━━ Source material ━━

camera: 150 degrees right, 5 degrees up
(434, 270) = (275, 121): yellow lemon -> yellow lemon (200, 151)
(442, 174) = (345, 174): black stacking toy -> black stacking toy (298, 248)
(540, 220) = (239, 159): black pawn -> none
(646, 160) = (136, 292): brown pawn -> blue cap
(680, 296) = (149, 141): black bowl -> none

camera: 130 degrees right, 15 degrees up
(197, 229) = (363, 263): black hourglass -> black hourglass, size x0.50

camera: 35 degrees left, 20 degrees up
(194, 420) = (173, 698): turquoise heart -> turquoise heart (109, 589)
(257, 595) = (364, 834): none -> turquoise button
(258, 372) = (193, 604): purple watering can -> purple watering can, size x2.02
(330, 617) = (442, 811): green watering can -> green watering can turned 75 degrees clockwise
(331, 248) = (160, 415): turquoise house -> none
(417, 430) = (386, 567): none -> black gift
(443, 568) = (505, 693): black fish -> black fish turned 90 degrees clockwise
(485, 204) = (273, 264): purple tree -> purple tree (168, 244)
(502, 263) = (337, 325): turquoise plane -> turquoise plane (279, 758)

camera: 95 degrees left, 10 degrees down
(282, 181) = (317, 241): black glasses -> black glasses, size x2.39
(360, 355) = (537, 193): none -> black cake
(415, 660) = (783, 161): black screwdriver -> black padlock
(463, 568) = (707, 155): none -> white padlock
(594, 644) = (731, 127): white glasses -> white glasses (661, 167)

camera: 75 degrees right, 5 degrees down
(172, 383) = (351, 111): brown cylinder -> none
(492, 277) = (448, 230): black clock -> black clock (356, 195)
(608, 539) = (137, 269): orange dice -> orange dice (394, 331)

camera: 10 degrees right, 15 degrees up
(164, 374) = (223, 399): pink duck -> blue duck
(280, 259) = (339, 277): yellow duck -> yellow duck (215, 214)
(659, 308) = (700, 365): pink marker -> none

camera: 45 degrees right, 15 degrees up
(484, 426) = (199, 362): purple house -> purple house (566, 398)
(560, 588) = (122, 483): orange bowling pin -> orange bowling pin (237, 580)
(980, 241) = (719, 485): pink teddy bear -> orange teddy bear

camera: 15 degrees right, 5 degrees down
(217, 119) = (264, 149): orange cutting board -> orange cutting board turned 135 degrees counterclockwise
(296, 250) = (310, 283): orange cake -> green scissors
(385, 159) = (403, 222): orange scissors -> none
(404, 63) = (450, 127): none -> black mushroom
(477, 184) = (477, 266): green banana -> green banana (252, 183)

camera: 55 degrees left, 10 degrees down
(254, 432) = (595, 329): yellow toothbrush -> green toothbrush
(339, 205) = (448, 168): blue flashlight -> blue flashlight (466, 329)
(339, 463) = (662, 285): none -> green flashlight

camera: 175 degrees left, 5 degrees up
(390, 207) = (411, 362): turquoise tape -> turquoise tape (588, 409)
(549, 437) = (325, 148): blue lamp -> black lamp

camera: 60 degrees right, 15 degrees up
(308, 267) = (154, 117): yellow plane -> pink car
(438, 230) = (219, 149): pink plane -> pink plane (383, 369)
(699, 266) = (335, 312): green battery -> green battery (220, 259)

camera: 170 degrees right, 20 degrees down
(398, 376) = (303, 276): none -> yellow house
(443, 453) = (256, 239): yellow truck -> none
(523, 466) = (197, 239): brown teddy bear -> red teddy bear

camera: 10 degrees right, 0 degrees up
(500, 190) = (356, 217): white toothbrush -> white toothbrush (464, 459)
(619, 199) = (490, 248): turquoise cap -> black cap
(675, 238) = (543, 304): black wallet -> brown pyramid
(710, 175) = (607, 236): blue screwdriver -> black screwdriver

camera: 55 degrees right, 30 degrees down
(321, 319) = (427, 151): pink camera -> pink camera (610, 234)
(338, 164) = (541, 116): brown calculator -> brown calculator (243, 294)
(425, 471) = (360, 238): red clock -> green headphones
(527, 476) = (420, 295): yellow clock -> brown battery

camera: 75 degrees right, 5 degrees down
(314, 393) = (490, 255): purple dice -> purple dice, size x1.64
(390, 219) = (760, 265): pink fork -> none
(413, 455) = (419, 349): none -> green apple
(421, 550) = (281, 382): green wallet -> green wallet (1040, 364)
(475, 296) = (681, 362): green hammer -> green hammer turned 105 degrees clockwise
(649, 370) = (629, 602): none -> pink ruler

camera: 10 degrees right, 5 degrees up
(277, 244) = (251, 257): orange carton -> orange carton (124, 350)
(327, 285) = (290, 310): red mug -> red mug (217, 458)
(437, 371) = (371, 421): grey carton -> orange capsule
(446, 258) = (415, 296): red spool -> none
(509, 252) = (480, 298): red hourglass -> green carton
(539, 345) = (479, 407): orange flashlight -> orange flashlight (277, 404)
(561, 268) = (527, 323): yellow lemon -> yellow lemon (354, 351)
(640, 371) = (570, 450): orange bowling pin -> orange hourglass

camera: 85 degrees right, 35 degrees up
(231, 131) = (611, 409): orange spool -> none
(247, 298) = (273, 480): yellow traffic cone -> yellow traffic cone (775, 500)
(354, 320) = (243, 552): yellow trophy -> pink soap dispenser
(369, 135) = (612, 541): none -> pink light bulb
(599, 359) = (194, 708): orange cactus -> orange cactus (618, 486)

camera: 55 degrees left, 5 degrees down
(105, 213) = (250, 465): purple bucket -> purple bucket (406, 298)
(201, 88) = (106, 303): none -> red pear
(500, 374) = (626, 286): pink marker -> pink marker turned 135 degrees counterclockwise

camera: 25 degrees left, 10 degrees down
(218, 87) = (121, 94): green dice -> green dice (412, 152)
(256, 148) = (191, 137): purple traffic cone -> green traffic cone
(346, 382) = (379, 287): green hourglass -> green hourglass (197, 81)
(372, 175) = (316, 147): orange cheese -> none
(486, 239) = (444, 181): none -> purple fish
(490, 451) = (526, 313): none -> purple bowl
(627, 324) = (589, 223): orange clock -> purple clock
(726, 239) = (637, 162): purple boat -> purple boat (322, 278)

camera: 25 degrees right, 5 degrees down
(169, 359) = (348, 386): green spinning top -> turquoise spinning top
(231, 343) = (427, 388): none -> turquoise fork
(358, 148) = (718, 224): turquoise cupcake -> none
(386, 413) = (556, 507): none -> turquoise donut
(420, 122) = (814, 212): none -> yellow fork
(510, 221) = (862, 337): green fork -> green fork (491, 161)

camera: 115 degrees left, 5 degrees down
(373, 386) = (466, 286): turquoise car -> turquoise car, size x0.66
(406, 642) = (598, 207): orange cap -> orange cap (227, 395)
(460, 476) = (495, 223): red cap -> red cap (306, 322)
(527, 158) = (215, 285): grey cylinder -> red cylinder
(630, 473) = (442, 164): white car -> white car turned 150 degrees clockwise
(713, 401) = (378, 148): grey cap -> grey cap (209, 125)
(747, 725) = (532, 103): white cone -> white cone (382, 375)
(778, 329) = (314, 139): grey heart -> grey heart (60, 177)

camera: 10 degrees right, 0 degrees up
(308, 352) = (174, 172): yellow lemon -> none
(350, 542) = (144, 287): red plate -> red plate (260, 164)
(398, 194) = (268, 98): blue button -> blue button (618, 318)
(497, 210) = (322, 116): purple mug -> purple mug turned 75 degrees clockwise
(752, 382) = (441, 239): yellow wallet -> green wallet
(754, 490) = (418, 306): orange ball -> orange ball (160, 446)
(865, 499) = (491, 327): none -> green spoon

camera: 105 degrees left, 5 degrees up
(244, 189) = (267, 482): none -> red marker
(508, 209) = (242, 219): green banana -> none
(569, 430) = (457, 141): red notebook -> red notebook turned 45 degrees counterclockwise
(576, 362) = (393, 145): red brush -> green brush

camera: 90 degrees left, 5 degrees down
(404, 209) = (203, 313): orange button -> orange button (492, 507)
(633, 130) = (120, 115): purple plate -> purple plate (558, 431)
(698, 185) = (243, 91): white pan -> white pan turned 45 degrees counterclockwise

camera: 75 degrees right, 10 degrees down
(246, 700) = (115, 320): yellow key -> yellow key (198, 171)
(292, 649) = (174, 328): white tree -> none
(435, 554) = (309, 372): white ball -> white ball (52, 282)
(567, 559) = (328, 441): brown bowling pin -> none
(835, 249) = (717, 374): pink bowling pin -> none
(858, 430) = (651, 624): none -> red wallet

━━━

Above are the entries. Output exactly the lines beginning with the line that has "(594, 644) = (731, 127): white" and ending with the line that has "(492, 277) = (448, 230): black".

Solution to the problem
(594, 644) = (731, 127): white glasses -> white glasses (661, 167)

camera: 75 degrees right, 5 degrees down
(172, 383) = (351, 111): brown cylinder -> none
(492, 277) = (448, 230): black clock -> black clock (356, 195)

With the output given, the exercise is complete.